▸ TASK DIRECTIONS
Where the records below reach the line containing "green cross: (348, 248)", start transcribing, and end with the line containing "pink line: (283, 483) -> (465, 1011), moved", exactly and with nothing else added.

Top of MATERIALS PROVIDED

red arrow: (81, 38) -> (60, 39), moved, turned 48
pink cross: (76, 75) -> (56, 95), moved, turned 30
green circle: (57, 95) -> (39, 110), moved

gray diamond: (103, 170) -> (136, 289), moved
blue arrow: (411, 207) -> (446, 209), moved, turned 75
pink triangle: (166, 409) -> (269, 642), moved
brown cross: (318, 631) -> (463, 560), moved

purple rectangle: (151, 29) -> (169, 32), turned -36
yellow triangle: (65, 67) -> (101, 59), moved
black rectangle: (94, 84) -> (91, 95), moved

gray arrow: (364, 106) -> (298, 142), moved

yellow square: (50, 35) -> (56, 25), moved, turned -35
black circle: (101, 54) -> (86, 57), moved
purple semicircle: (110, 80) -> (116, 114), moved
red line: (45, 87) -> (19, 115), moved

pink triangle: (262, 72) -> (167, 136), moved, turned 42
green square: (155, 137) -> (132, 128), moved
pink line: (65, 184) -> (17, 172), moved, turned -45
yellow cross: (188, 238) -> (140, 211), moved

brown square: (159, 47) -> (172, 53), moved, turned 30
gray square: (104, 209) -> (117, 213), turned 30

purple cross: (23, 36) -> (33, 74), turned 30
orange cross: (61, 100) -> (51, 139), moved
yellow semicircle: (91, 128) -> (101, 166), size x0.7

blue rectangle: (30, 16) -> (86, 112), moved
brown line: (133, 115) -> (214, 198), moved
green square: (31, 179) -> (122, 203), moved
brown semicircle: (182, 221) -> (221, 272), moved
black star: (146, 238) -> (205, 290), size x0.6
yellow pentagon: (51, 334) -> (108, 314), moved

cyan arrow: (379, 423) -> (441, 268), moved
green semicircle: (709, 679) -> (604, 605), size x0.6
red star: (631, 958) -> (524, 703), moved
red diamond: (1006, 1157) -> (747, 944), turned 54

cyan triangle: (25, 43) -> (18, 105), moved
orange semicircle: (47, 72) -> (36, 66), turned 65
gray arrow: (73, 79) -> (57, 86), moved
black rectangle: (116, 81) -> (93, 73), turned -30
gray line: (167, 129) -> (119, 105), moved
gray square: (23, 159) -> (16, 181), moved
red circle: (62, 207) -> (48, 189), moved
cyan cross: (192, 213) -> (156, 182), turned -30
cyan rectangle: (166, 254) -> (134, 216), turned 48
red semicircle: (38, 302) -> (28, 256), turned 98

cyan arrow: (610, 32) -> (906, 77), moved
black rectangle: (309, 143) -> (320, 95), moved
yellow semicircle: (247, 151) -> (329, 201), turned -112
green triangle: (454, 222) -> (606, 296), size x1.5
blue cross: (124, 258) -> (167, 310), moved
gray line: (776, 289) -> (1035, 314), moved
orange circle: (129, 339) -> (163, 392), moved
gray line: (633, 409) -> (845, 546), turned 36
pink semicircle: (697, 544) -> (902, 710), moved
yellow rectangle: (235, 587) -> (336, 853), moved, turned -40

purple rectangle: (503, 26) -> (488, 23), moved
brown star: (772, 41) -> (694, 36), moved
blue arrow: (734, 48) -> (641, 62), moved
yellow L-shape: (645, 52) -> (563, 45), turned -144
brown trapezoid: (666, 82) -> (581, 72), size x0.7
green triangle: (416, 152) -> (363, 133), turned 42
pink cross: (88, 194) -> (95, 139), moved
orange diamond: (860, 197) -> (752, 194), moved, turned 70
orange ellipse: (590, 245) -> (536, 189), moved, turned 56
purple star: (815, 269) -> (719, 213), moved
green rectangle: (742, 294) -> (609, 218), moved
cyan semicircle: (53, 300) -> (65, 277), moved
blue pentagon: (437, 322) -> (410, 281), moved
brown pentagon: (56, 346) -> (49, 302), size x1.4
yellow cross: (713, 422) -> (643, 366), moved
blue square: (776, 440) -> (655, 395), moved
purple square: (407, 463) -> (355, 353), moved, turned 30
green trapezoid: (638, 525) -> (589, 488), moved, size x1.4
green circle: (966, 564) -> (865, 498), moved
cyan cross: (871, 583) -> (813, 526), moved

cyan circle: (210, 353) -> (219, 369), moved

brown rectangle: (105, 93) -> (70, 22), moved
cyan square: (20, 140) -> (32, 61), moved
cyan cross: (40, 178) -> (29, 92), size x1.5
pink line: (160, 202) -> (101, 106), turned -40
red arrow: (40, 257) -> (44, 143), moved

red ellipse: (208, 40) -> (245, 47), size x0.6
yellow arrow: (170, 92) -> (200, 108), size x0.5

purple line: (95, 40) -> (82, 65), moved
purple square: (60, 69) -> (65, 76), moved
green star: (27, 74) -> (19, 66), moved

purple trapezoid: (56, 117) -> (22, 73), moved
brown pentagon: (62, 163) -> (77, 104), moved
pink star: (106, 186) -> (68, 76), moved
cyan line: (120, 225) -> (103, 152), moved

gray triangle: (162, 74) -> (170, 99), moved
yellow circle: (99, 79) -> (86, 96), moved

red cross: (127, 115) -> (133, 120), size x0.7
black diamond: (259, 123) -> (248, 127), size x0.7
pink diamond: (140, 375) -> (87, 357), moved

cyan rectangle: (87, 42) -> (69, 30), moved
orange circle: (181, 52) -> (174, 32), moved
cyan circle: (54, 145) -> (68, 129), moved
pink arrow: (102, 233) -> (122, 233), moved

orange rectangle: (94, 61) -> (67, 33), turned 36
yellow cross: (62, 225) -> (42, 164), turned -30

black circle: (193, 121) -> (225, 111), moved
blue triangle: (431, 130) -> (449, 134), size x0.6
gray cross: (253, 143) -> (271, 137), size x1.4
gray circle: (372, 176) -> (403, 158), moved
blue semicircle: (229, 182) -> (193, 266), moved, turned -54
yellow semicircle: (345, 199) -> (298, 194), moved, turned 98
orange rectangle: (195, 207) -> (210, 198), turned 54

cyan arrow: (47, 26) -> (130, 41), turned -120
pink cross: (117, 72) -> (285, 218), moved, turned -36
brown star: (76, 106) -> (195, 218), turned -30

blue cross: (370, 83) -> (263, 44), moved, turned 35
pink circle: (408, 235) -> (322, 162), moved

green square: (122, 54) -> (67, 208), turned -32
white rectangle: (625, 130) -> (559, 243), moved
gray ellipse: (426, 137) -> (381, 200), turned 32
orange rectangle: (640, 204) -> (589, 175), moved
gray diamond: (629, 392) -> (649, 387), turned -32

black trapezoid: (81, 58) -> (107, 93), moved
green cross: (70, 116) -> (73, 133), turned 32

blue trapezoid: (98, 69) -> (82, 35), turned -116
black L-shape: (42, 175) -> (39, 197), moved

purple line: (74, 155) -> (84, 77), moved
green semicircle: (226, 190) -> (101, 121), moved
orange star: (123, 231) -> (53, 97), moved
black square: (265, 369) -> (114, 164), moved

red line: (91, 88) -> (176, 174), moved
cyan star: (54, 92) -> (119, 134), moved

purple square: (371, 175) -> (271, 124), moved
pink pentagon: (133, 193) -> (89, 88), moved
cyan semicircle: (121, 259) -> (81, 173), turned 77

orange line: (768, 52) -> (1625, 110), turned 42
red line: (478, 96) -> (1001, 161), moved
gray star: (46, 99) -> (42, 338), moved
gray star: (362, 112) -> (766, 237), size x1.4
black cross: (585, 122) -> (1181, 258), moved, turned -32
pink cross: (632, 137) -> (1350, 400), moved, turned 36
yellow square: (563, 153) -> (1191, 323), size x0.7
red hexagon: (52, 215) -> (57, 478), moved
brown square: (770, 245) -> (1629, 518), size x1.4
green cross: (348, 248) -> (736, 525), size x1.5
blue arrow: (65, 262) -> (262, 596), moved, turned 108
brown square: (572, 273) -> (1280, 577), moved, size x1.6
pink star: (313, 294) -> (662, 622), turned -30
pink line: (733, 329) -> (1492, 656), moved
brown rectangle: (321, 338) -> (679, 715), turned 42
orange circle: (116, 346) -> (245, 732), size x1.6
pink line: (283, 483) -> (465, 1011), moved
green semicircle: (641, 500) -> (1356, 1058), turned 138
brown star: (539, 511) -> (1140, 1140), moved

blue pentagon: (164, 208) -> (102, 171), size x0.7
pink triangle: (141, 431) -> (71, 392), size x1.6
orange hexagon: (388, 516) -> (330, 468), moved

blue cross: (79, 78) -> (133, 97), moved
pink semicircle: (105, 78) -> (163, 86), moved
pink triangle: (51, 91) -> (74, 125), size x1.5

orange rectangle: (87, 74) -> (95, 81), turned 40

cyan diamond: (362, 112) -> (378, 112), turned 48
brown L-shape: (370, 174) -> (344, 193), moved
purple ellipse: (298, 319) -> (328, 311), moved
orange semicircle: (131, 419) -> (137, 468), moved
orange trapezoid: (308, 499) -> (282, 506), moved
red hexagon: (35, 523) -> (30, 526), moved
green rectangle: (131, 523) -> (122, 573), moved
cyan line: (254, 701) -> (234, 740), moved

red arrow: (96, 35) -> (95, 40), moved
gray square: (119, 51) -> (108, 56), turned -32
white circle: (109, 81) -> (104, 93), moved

Bottom of MATERIALS PROVIDED

▸ RESPONSE TO THE EXERCISE
green cross: (348, 248) -> (736, 525), size x1.5
blue arrow: (65, 262) -> (262, 596), moved, turned 108
brown square: (572, 273) -> (1280, 577), moved, size x1.6
pink star: (313, 294) -> (662, 622), turned -30
pink line: (733, 329) -> (1492, 656), moved
brown rectangle: (321, 338) -> (679, 715), turned 42
orange circle: (116, 346) -> (245, 732), size x1.6
pink line: (283, 483) -> (465, 1011), moved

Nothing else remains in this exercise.